## [TASK BRIEF]
Scan the data, and whenever a line contains "BASE", copy it.
*** Opening of DATA FOR ANALYSIS ***
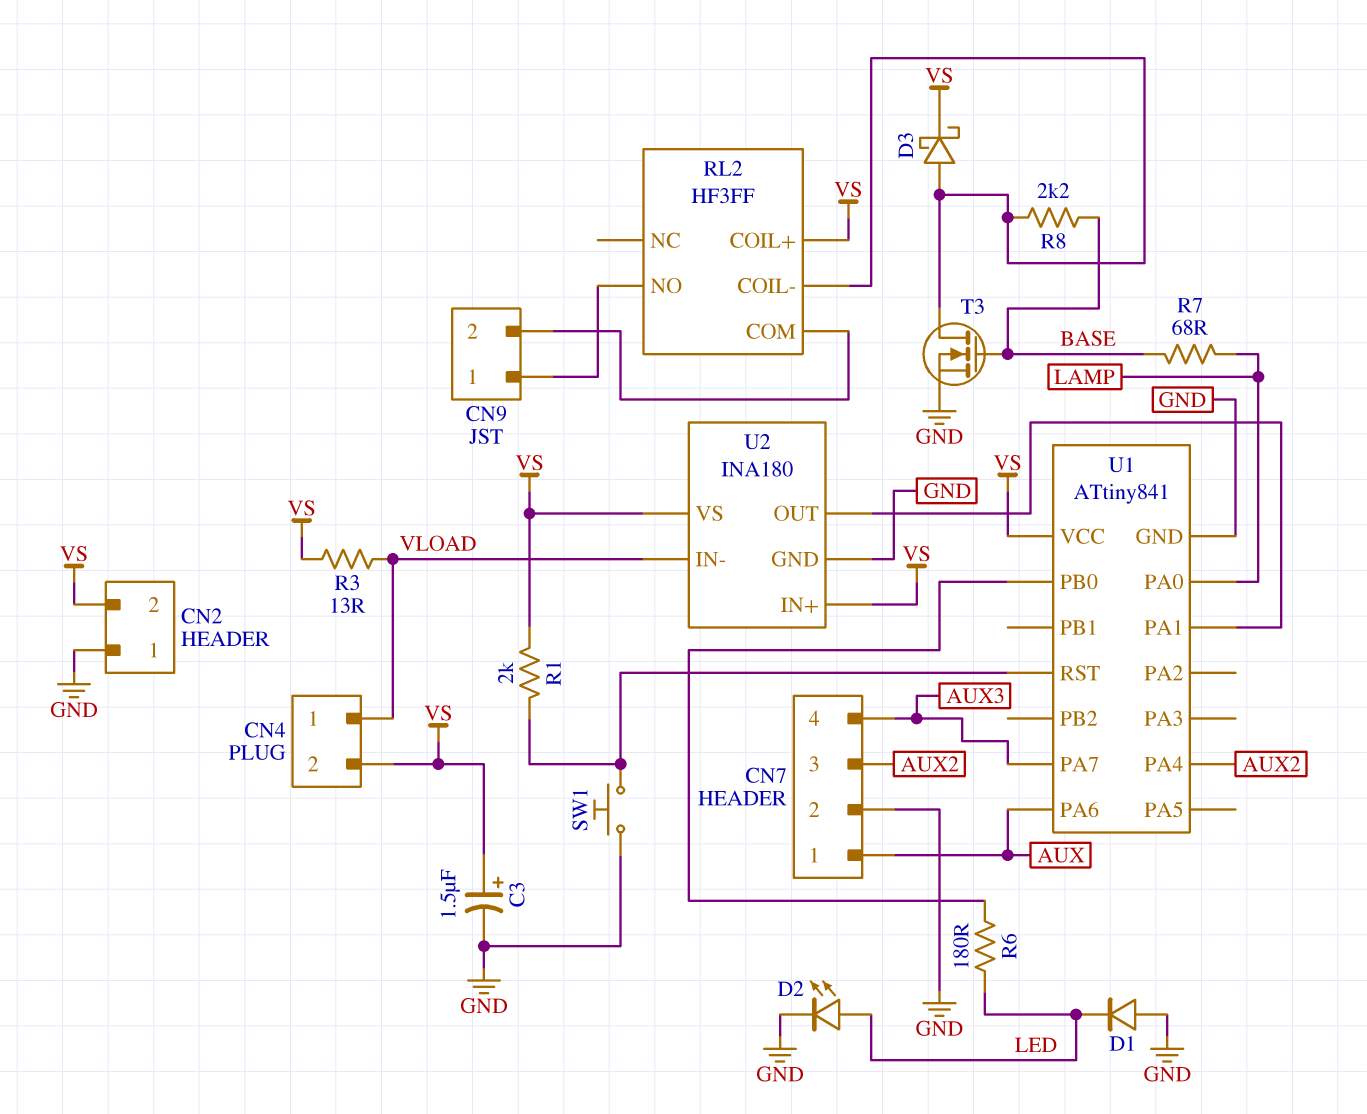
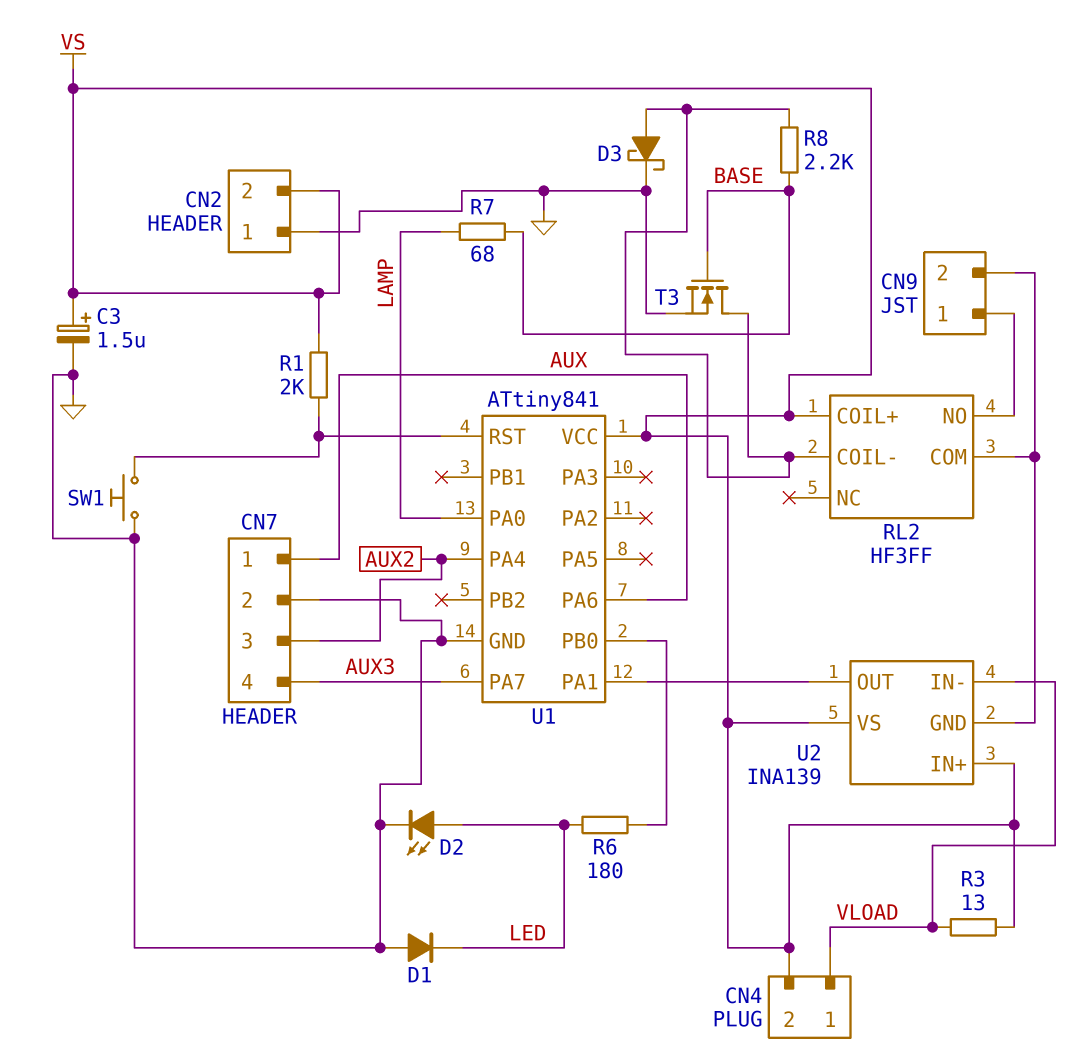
D3: schottky (A RL2/COIL-, K VS) -> schottky (A RL2/COIL-, K GND)
U2: INA180 -> INA139
U2 pin GND: GND -> CN9/2

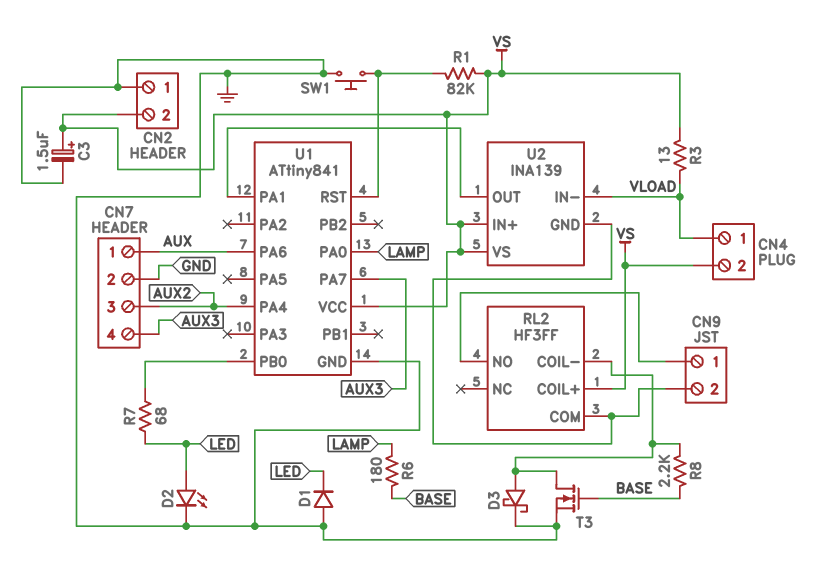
R1: 2k (U1/RST, VS) -> 82k (U1/RST, VS)
R6: 180 (LED, U1/PB0) -> 180 (BASE, LAMP)
R7: 68 (BASE, LAMP) -> 68 (LED, U1/PB0)

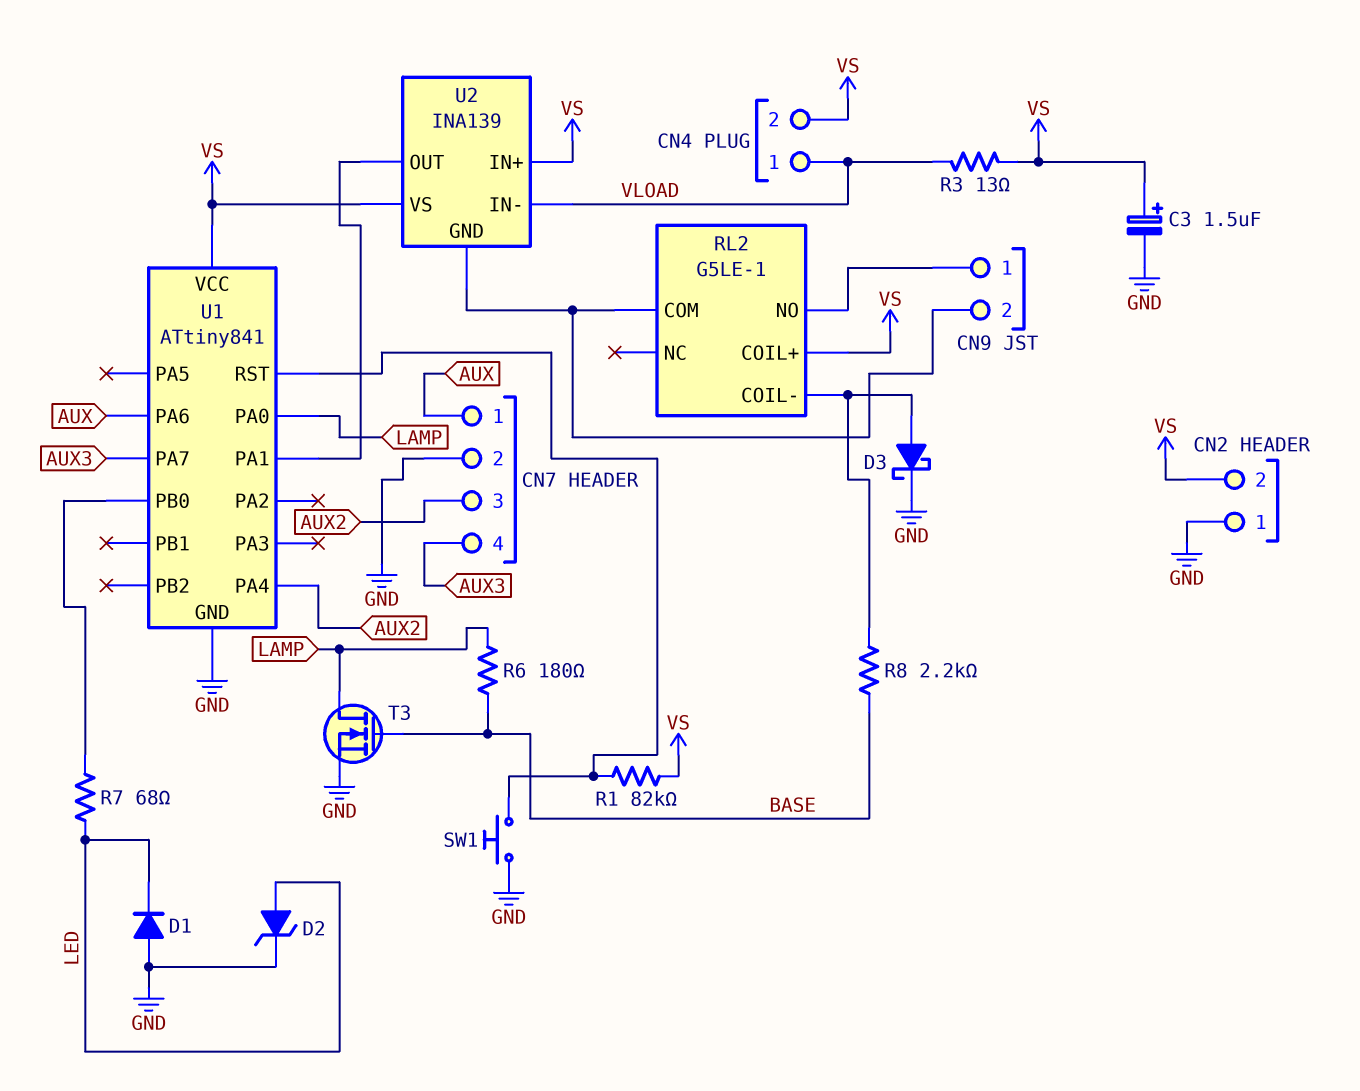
D2: LED (A LED, K GND) -> zener (A LED, K GND)
RL2: HF3FF -> G5LE-1
T3: NMOS (G BASE, D RL2/COIL-, S GND) -> NMOS (G BASE, D LAMP, S GND)

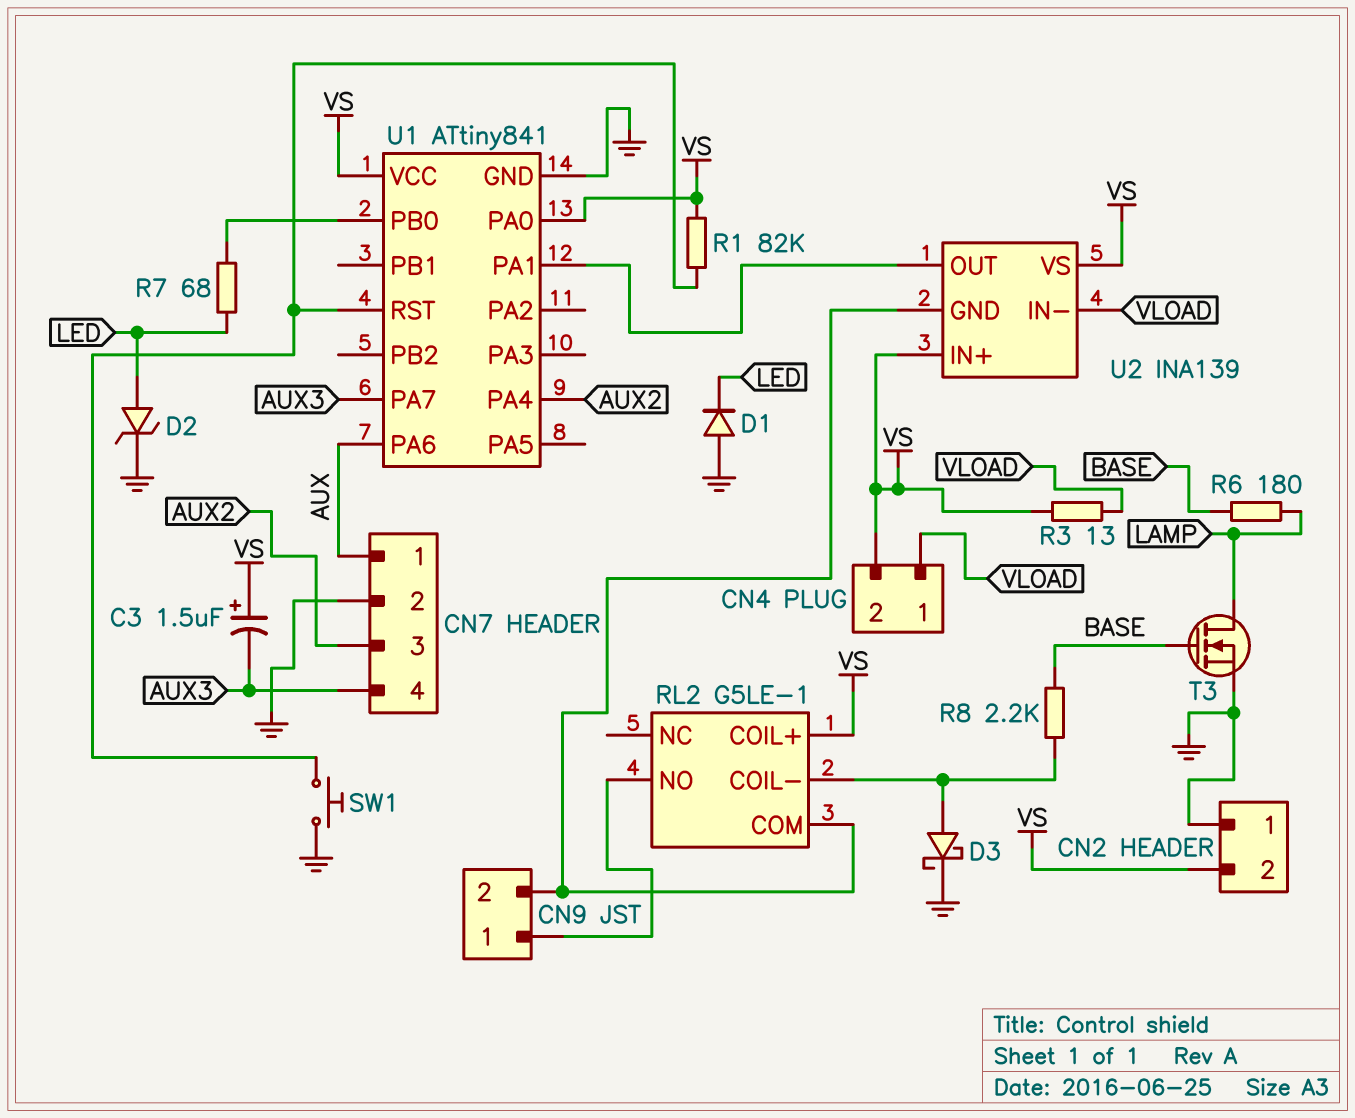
C3: 1.5uF (plus VS, minus GND) -> 1.5uF (plus VS, minus AUX3)
U1 pin PA0: LAMP -> VS

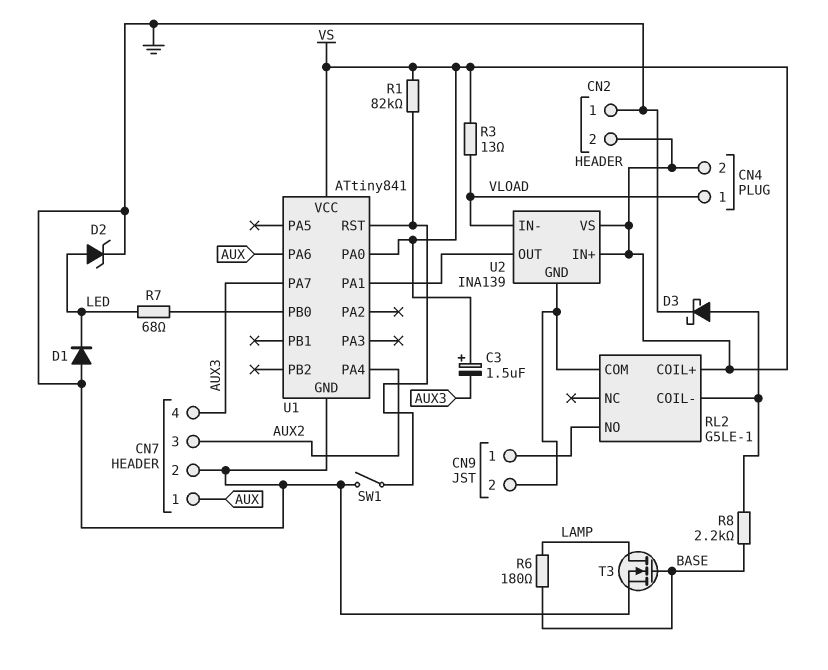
SW1: button (GND, U1/RST) -> switch (GND, U1/RST)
*** Close of DATA FOR ANALYSIS ***
## [WRITTEN SOLUTION]
R6: 180 (LED, U1/PB0) -> 180 (BASE, LAMP)
R7: 68 (BASE, LAMP) -> 68 (LED, U1/PB0)
T3: NMOS (G BASE, D RL2/COIL-, S GND) -> NMOS (G BASE, D LAMP, S GND)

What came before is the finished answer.